▶ Instructions for the task: Please transcribe exactly the line that holds "[(258,332),(267,326),(258,313),(248,319),(258,332)]" and all lines that follow it to the end of the records below, omitting any pictures.

▶ Dataset entries:
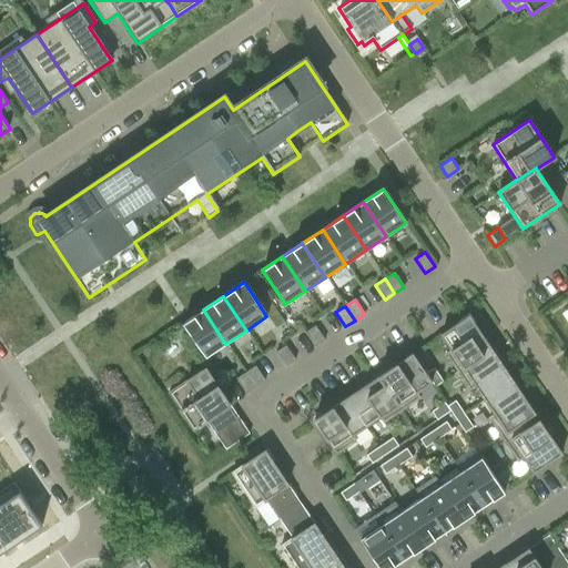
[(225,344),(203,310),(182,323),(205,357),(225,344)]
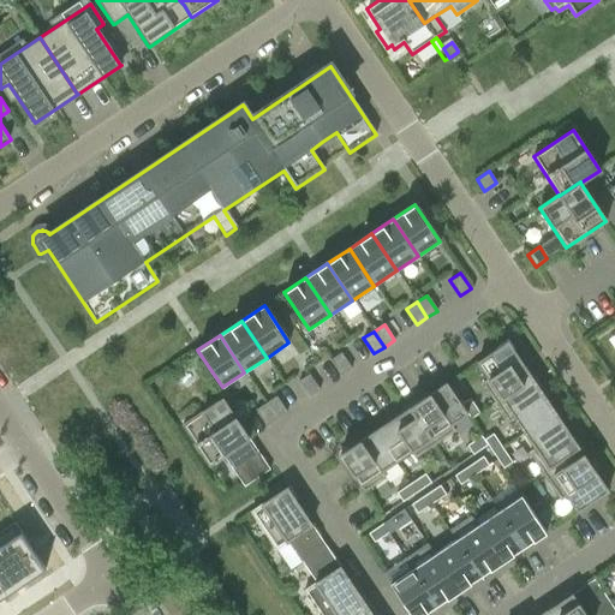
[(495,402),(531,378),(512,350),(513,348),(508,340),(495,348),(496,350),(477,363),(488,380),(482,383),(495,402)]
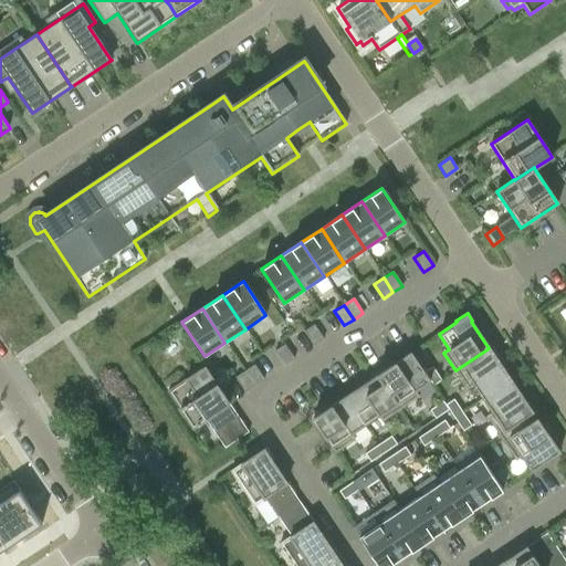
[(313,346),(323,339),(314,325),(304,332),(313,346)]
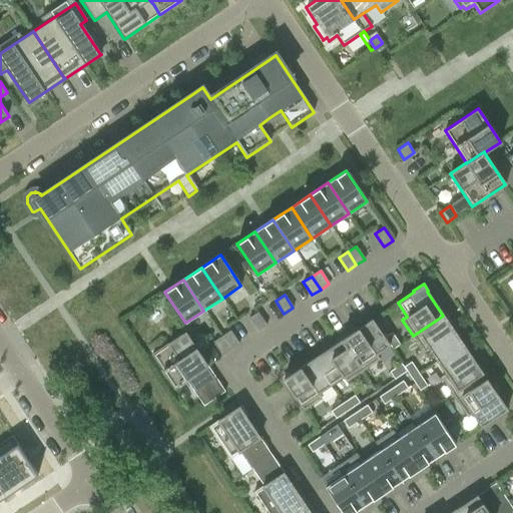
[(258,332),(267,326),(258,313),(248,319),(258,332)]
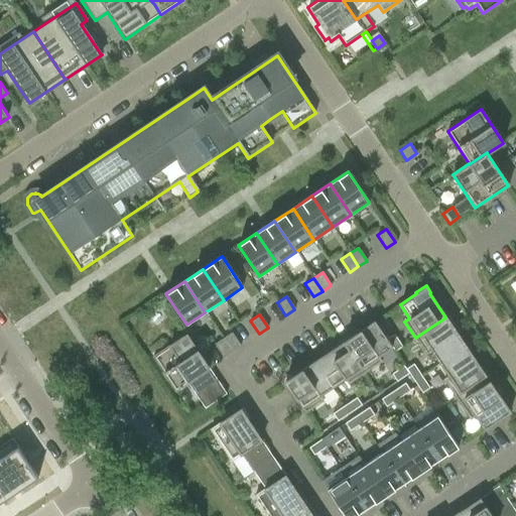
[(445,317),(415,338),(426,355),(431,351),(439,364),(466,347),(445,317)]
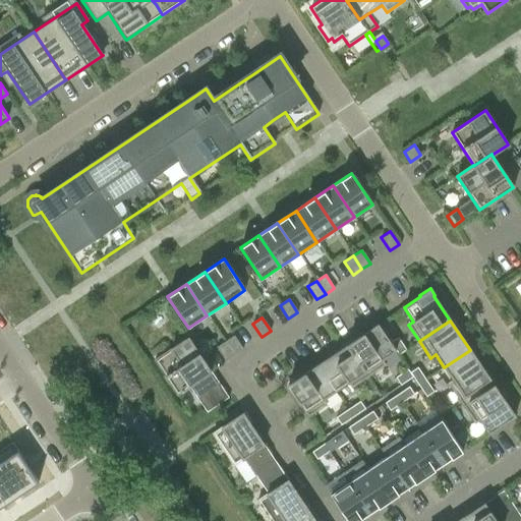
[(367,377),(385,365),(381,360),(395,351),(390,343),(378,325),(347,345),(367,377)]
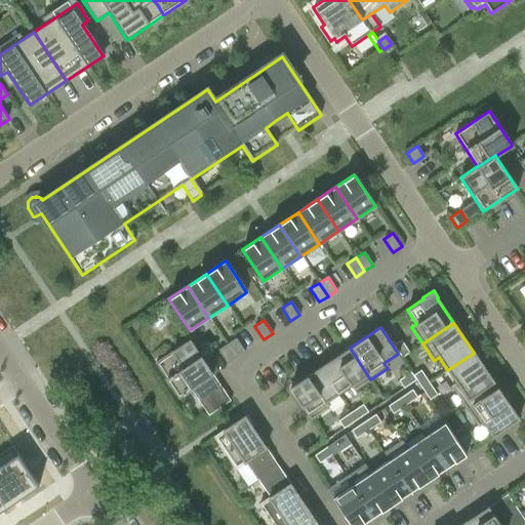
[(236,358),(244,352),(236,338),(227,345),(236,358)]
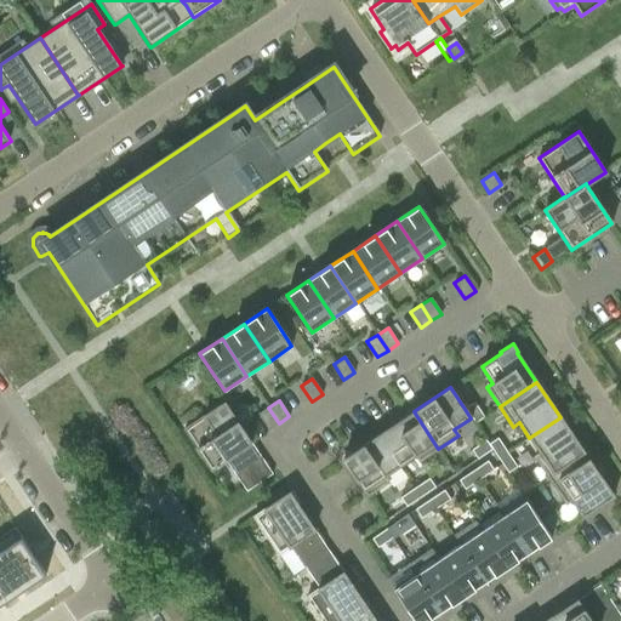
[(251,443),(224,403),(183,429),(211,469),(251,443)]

▶ Result of this task:
[(258,332),(267,326),(258,313),(248,319),(258,332)]
[(445,317),(415,338),(426,355),(431,351),(439,364),(466,347),(445,317)]
[(367,377),(385,365),(381,360),(395,351),(390,343),(378,325),(347,345),(367,377)]
[(236,358),(244,352),(236,338),(227,345),(236,358)]
[(251,443),(224,403),(183,429),(211,469),(251,443)]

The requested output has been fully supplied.